Saved data entries:
--------------------------------------------------

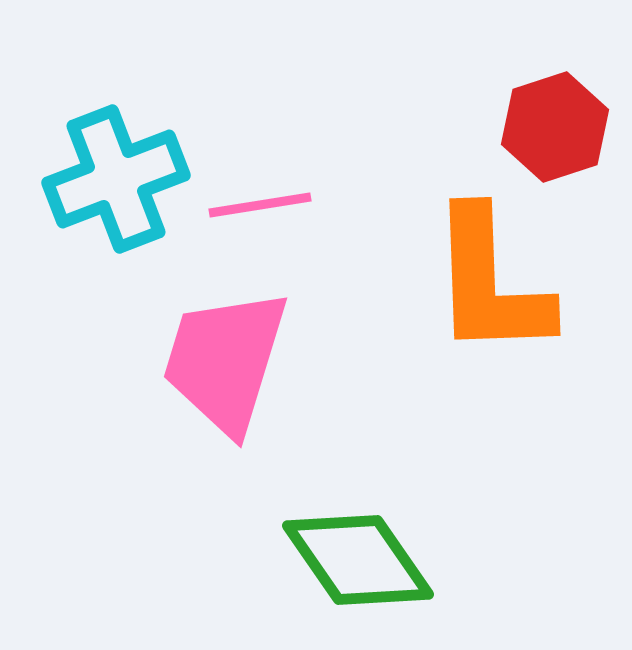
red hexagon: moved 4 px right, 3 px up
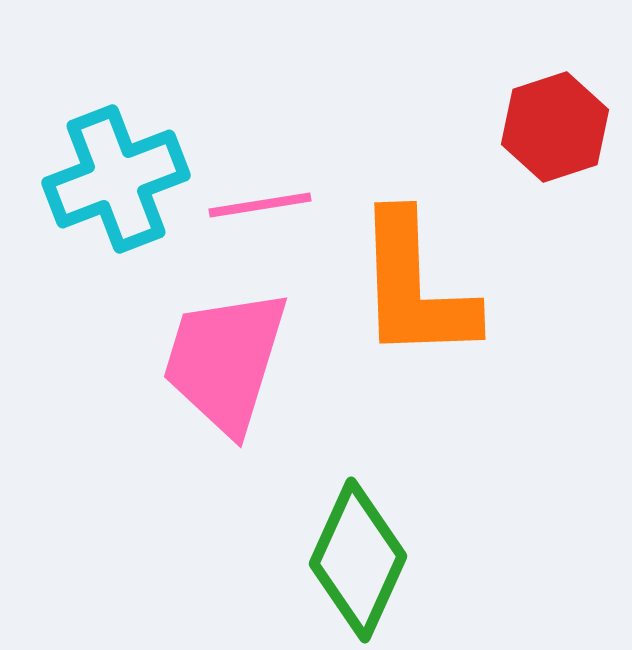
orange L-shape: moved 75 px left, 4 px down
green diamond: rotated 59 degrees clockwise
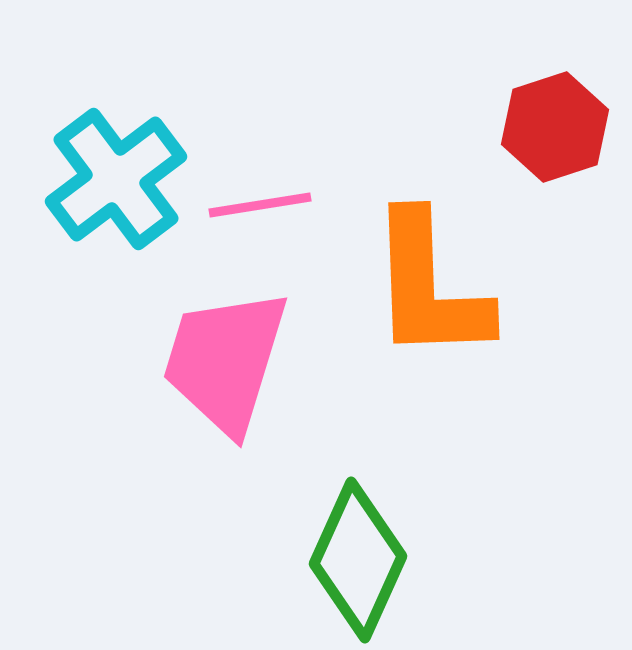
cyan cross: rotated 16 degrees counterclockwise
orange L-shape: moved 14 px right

--------------------------------------------------

WHAT THE TASK ASKS: Give the rows as a Markdown table with two columns, No. and Line, numbering the lines in order and skipping any blank ones. Leave the picture lines out of the table.

ANSWER TO THIS EXERCISE:
| No. | Line |
|---|---|
| 1 | red hexagon: moved 4 px right, 3 px up |
| 2 | orange L-shape: moved 75 px left, 4 px down |
| 3 | green diamond: rotated 59 degrees clockwise |
| 4 | cyan cross: rotated 16 degrees counterclockwise |
| 5 | orange L-shape: moved 14 px right |